▸ Aim of the exercise
Find the line with "gray triangle: (74, 39) -> (31, 24), moved" in the entries below, then output every line from it down to the line with "pink diamond: (39, 1073) -> (76, 1291), moved", exactly and with no pictures.

◆ ◆ ◆ ◆ ◆

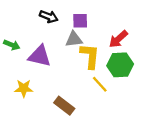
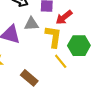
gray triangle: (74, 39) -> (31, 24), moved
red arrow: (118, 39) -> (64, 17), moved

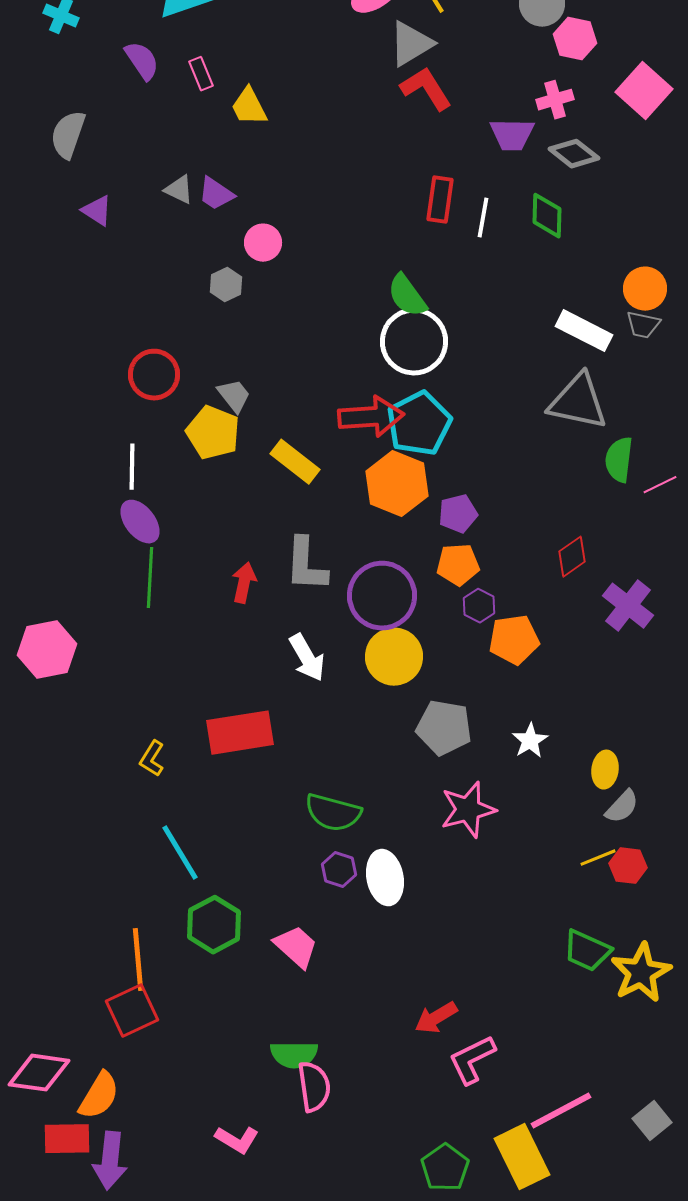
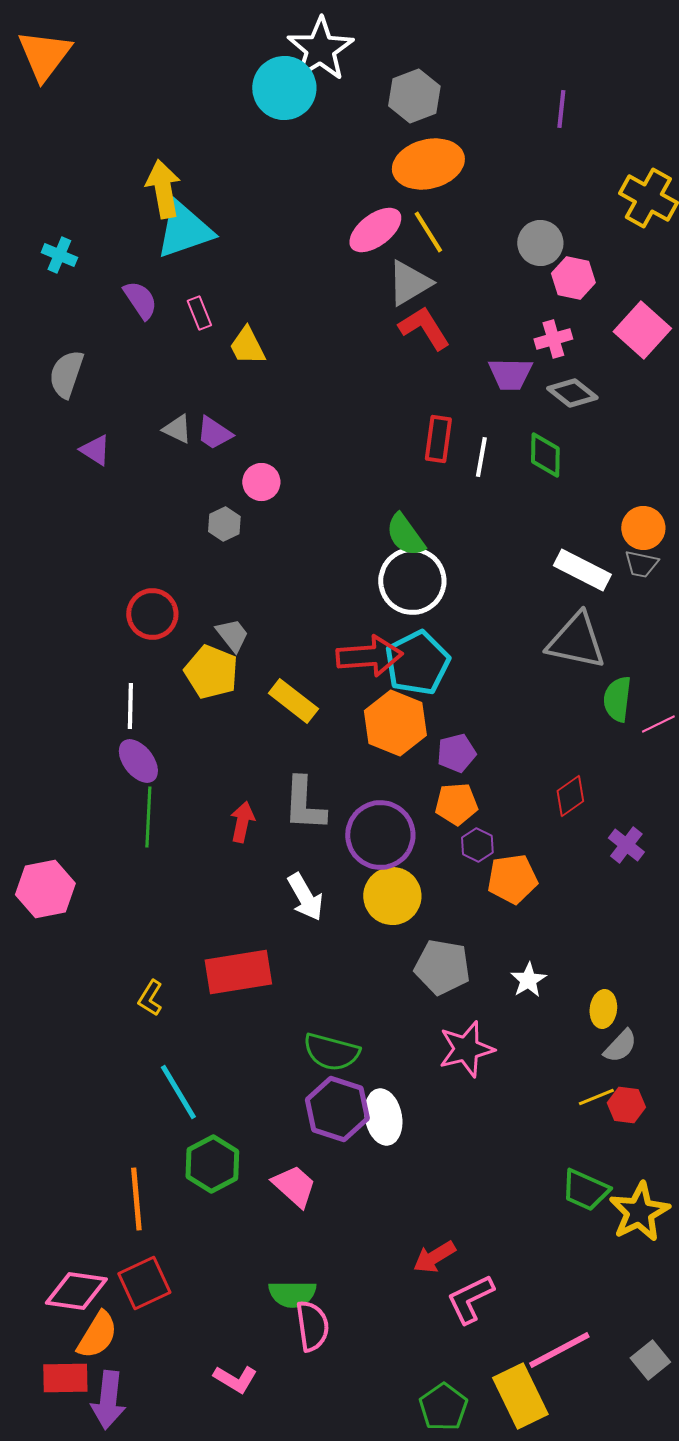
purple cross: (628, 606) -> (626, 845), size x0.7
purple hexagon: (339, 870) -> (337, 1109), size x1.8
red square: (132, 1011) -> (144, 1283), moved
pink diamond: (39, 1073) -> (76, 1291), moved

◆ ◆ ◆ ◆ ◆

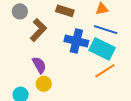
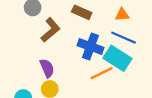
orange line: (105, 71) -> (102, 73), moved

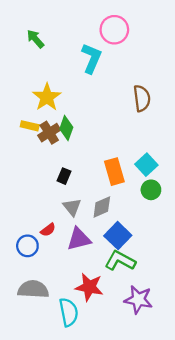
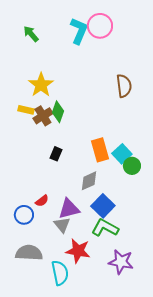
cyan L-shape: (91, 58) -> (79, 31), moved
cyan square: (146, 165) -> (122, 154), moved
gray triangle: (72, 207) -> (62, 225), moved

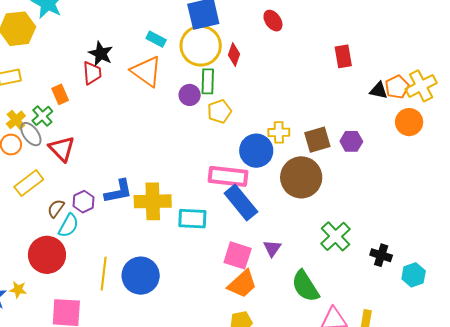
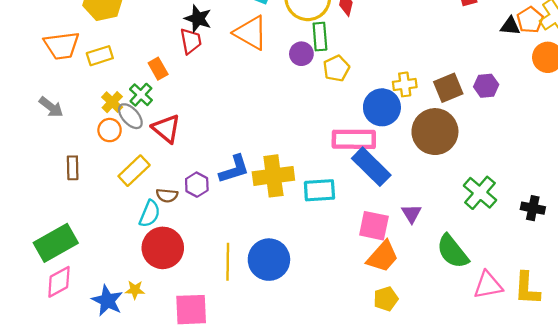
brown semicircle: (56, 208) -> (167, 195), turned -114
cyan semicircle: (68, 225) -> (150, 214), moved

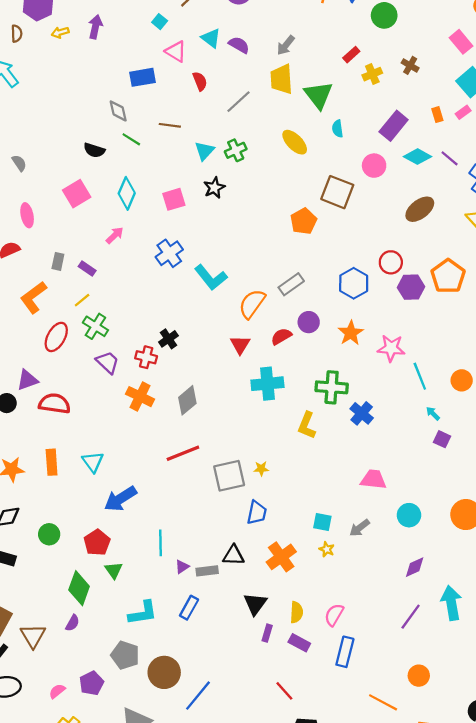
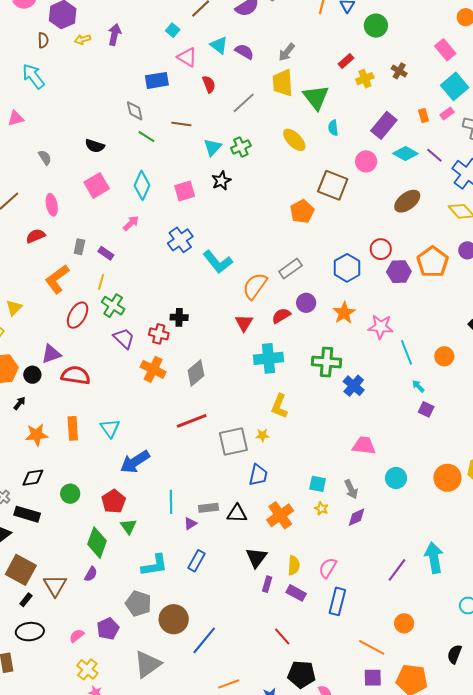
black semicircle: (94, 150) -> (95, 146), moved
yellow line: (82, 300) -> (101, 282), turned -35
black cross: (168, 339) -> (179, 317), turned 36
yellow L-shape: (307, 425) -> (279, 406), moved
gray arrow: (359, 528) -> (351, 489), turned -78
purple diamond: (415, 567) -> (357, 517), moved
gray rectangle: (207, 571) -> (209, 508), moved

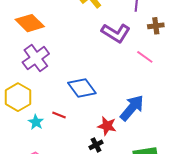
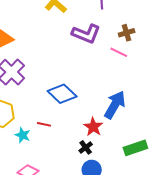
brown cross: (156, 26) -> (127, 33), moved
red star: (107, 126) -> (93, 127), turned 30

◆ ◆ ◆ ◆ ◆

▸ Exercise response
gray triangle: (74, 39) -> (31, 24), moved
red arrow: (118, 39) -> (64, 17), moved

purple cross: (628, 606) -> (626, 845), size x0.7
purple hexagon: (339, 870) -> (337, 1109), size x1.8
red square: (132, 1011) -> (144, 1283), moved
pink diamond: (39, 1073) -> (76, 1291), moved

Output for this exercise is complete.